## [AVAILABLE DATA]
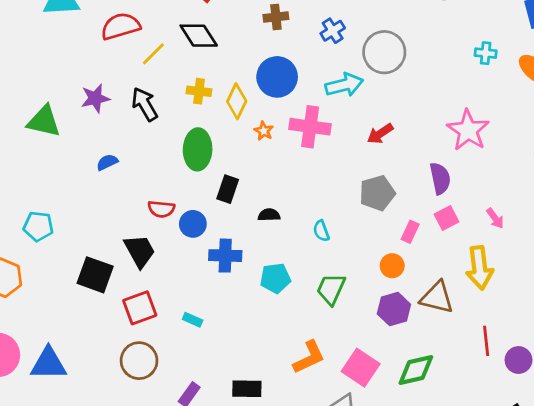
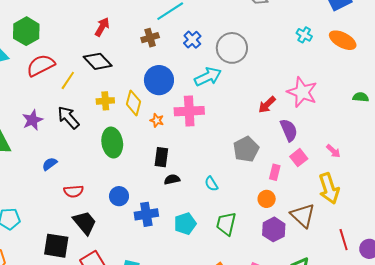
cyan cross: (486, 53) -> (304, 35), turned 35
red arrow: (380, 134) -> (267, 105), moved
black rectangle: (228, 189) -> (161, 157), moved
red semicircle: (161, 209) -> (74, 191), moved
brown triangle: (437, 297) -> (303, 215), turned 40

## [PROBLEM TO SOLVE]
Please extract exactly, and only, the lines from the line containing "black rectangle: (228, 189)" through the last line of the records.

## [ANSWER FOR THE TASK]
black rectangle: (228, 189) -> (161, 157), moved
red semicircle: (161, 209) -> (74, 191), moved
brown triangle: (437, 297) -> (303, 215), turned 40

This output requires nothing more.